** Begin Task input **

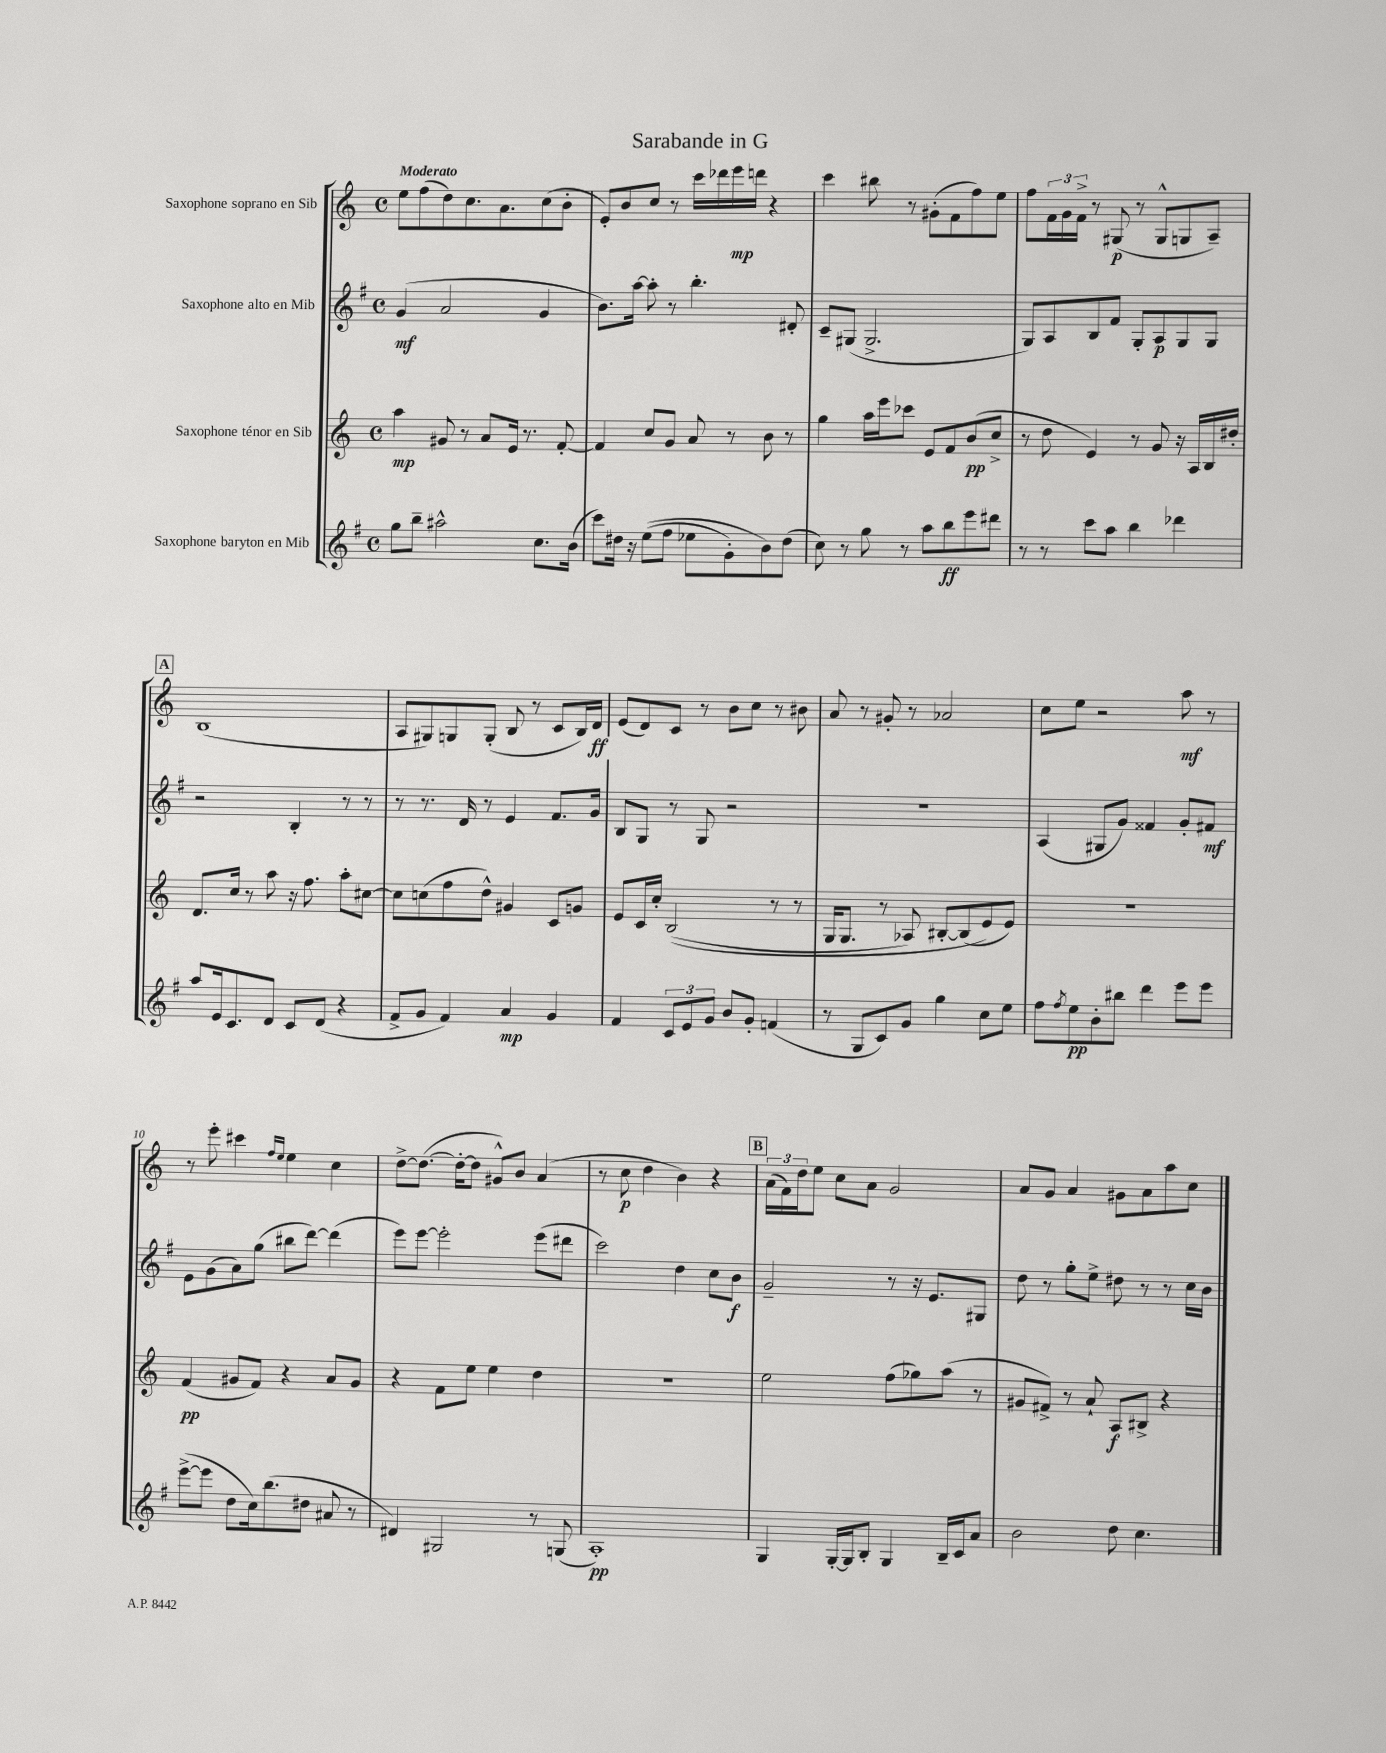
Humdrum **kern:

**kern	**kern	**kern	**kern
*staff4	*staff3	*staff2	*staff1
*clefG2	*clefG2	*clefG2	*clefG2
*k[f#]	*k[]	*k[f#]	*k[]
*M4/4	*M4/4	*M4/4	*M4/4
*met(c)	*met(c)	*met(c)	*met(c)
8gg	4aa	(4g	8ee
8bb~	.	.	(8ff
2aa#^^	8g#	2a	8dd)
.	8r	.	8.cc
.	8a	.	.
.	.	.	8.a
.	16e	.	.
.	8.r	.	.
8.cc	.	4g	(8cc
.	[8f'	.	8b'
(16b	.	.	.
=	=	=	=
8ccc)	4f]	8.b)	8e')
16dd#	.	.	8b
16r	.	[16aa	.
&((8ee	8cc	8aa']	8cc
8ff#	8g	8r	8r
8ee-	8a	4.bb'	16ccc
.	.	.	16ddd-
8g')	8r	.	16eee
.	.	.	16ddd
8b&)	8b	.	4r
(8dd#	8r	8d#'	.
=	=	=	=
8cc)	4gg	8c~	4ccc
8r	.	(8G#	.
8gg	16aa	2.G#^	8bb#
.	16eee	.	.
8r	8ccc-	.	8r
8aa	8e	.	(8g#'
8bb	8f	.	8f
8eee	(8b	.	8ff)
8ddd#	8cc^	.	8ee
=	=	=	=
8r	8r	8G)	8ff
8r	8dd	8A	24f
.	.	.	24g
.	.	.	24f^
8ccc	4e)	8B	8r
8aa	.	8f#	(8G#
4bb	8r	8G'	8r
.	8g	8A	8G#^^
4ddd-	16r	8G	8G
.	16A	.	.
.	16B	8G	8A~)
.	16dd#'	.	.
=	=	=	=
8aa	8.d	2r	(1B
16e	.	.	.
8.c	16cc	.	.
.	8r	.	.
8d	8aa	.	.
8c	16r	4B'	.
.	8.ff	.	.
(8d	.	.	.
4r	8aa'	8r	.
.	[8cc#	8r	.
=	=	=	=
8f#^	8cc#]	8r	8A
8g	(8cc	8.r	8G#)
4f#)	8ff	.	8G
.	.	16d	.
.	8dd^^)	8r	(8G'
4a	4g#	4e	8B
.	.	.	8r
4g	8c	8.f#	8c
.	8g	.	16B)
.	.	16g	16d
=	=	=	=
4f#	8e	8B	(8e
.	16c	8G	8d)
.	16cc'	.	.
12c	&((2B	8r	8c
12e	.	.	.
.	.	8G	8r
12g	.	.	.
8b	.	2r	8b
8g'	.	.	8cc
(4f	8r	.	8r
.	8r	.	8b#
=	=	=	=
8r	16G	1r	8a
.	8.G	.	.
8G	.	.	8r
8c)	8r	.	8g#'
8g	8A-)	.	8r
4gg	[8B#'	.	2a-
.	(8B#]	.	.
8cc	8e&)	.	.
8ee	8e)	.	.
=	=	=	=
8ff#	1r	(4A	8cc
8qff#	.	.	.
8ee	.	.	8ee
8b'	.	8G#	2r
8bb#	.	8g)	.
4ddd	.	4f##	.
8eee	.	8g'	8aa
8eee	.	8f#	8r
=	=	=	=
([8eee^	(4f	8e	8r
8eee]	.	(8g	8eee'
8dd	8g#	8a)	4ccc#
16cc)	8f)	(8gg	.
(8.bb	.	.	.
.	.	.	16qqff
.	.	.	16qqee
.	4r	8bb#	4ee
8dd#	.	[8ddd)	.
8a#	8a	(4ddd]	4cc
8r	8g#	.	.
=	=	=	=
4d#)	4r	8eee)	[8dd^
.	.	[8eee	(8.dd_
2G#	8f	2eee']	.
.	.	.	16dd'_
.	8ee	.	8dd]
.	4ee	.	8g#^^)
.	.	.	8b
8r	4dd	(8eee	(4a
(8G	.	8ddd#	.
=	=	=	=
1A')	1r	2ccc)	8r
.	.	.	8cc
.	.	.	4dd
.	.	4dd	4b)
.	.	8cc	4r
.	.	8b	.
=	=	=	=
4G	2ee	2g~	(24a
.	.	.	24f)
.	.	.	24dd
.	.	.	8ee
[16G'	.	.	8cc
16G]	.	.	.
8B'	.	.	8a
4G	(8ff	8r	2g
.	8gg-)	16r	.
.	.	8.e	.
16B~	(8aa	.	.
16c	.	.	.
8a	8r	8G#	.
=	=	=	=
2b	8g#	8dd	8a
.	8f#^)	8r	8g
.	8r	8gg'	4a
.	8a`	8ee^	.
8dd	8A	8dd#	8g#
4.cc	8B#^	8r	8a
.	4r	8r	8aa
.	.	16cc	8cc
.	.	16b	.
==	==	==	==
*-	*-	*-	*-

** End Task input **

» Do this: Reproduce the item above line for line, leaving out its picture and keeping only the notation text.

» Exercise result:
Humdrum **kern:

**kern	**kern	**kern	**kern
*staff4	*staff3	*staff2	*staff1
*clefG2	*clefG2	*clefG2	*clefG2
*k[f#]	*k[]	*k[f#]	*k[]
*M4/4	*M4/4	*M4/4	*M4/4
*met(c)	*met(c)	*met(c)	*met(c)
8gg	4aa	(4g	8ee
8bb~	.	.	(8ff
2aa#^^	8g#	2a	8dd)
.	8r	.	8.cc
.	8a	.	.
.	.	.	8.a
.	16e	.	.
.	8.r	.	.
8.cc	.	4g	(8cc
.	[8f'	.	8b'
(16b	.	.	.
=	=	=	=
8ccc)	4f]	8.b)	8e')
16dd#	.	.	8b
16r	.	[16aa	.
&((8ee	8cc	8aa']	8cc
8ff#	8g	8r	8r
8ee-	8a	4.bb'	16ccc
.	.	.	16ddd-
8g')	8r	.	16eee
.	.	.	16ddd
8b&)	8b	.	4r
(8dd#	8r	8d#'	.
=	=	=	=
8cc)	4gg	8c~	4ccc
8r	.	(8G#	.
8gg	16aa	2.G#^	8bb#
.	16eee	.	.
8r	8ccc-	.	8r
8aa	8e	.	(8g#'
8bb	8f	.	8f
8eee	(8b	.	8ff)
8ddd#	8cc^	.	8ee
=	=	=	=
8r	8r	8G)	8ff
8r	8dd	8A	24f
.	.	.	24g
.	.	.	24f^
8ccc	4e)	8B	8r
8aa	.	8f#	(8G#
4bb	8r	8G'	8r
.	8g	8A	8G#^^
4ddd-	16r	8G	8G
.	16A	.	.
.	16B	8G	8A~)
.	16dd#'	.	.
=	=	=	=
8aa	8.d	2r	(1B
16e	.	.	.
8.c	16cc	.	.
.	8r	.	.
8d	8aa	.	.
8c	16r	4B'	.
.	8.ff	.	.
(8d	.	.	.
4r	8aa'	8r	.
.	[8cc#	8r	.
=	=	=	=
8f#^	8cc#]	8r	8A
8g	(8cc	8.r	8G#)
4f#)	8ff	.	8G
.	.	16d	.
.	8dd^^)	8r	(8G'
4a	4g#	4e	8B
.	.	.	8r
4g	8c	8.f#	8c
.	8g	.	16B)
.	.	16g	16d
=	=	=	=
4f#	8e	8B	(8e
.	16c	8G	8d)
.	16cc'	.	.
12c	&((2B	8r	8c
12e	.	.	.
.	.	8G	8r
12g	.	.	.
8b	.	2r	8b
8g'	.	.	8cc
(4f	8r	.	8r
.	8r	.	8b#
=	=	=	=
8r	16G	1r	8a
.	8.G	.	.
8G	.	.	8r
8c)	8r	.	8g#'
8g	8A-)	.	8r
4gg	[8B#'	.	2a-
.	(8B#]	.	.
8cc	8e&)	.	.
8ee	8e)	.	.
=	=	=	=
8ff#	1r	(4A	8cc
8qff#	.	.	.
8ee	.	.	8ee
8b'	.	8G#	2r
8bb#	.	8g)	.
4ddd	.	4f##	.
8eee	.	8g'	8aa
8eee	.	8f#	8r
=	=	=	=
([8eee^	(4f	8e	8r
8eee]	.	(8g	8eee'
8dd	8g#	8a)	4ccc#
16cc)	8f)	(8gg	.
(8.bb	.	.	.
.	.	.	16qqff
.	.	.	16qqee
.	4r	8bb#	4ee
8dd#	.	[8ddd)	.
8a#	8a	(4ddd]	4cc
8r	8g#	.	.
=	=	=	=
4d#)	4r	8eee)	[8dd^
.	.	[8eee	(8.dd_
2G#	8f	2eee']	.
.	.	.	16dd'_
.	8ee	.	8dd]
.	4ee	.	8g#^^)
.	.	.	8b
8r	4dd	(8eee	(4a
(8G	.	8ddd#	.
=	=	=	=
1A')	1r	2ccc)	8r
.	.	.	8cc
.	.	.	4dd
.	.	4dd	4b)
.	.	8cc	4r
.	.	8b	.
=	=	=	=
4G	2ee	2g~	(24a
.	.	.	24f)
.	.	.	24dd
.	.	.	8ee
[16G'	.	.	8cc
16G]	.	.	.
8B'	.	.	8a
4G	(8ff	8r	2g
.	8gg-)	16r	.
.	.	8.e	.
16B~	(8aa	.	.
16c	.	.	.
8a	8r	8G#	.
=	=	=	=
2b	8g#	8dd	8a
.	8f#^)	8r	8g
.	8r	8gg'	4a
.	8a`	8ee^	.
8dd	8A	8dd#	8g#
4.cc	8B#^	8r	8a
.	4r	8r	8aa
.	.	16cc	8cc
.	.	16b	.
==	==	==	==
*-	*-	*-	*-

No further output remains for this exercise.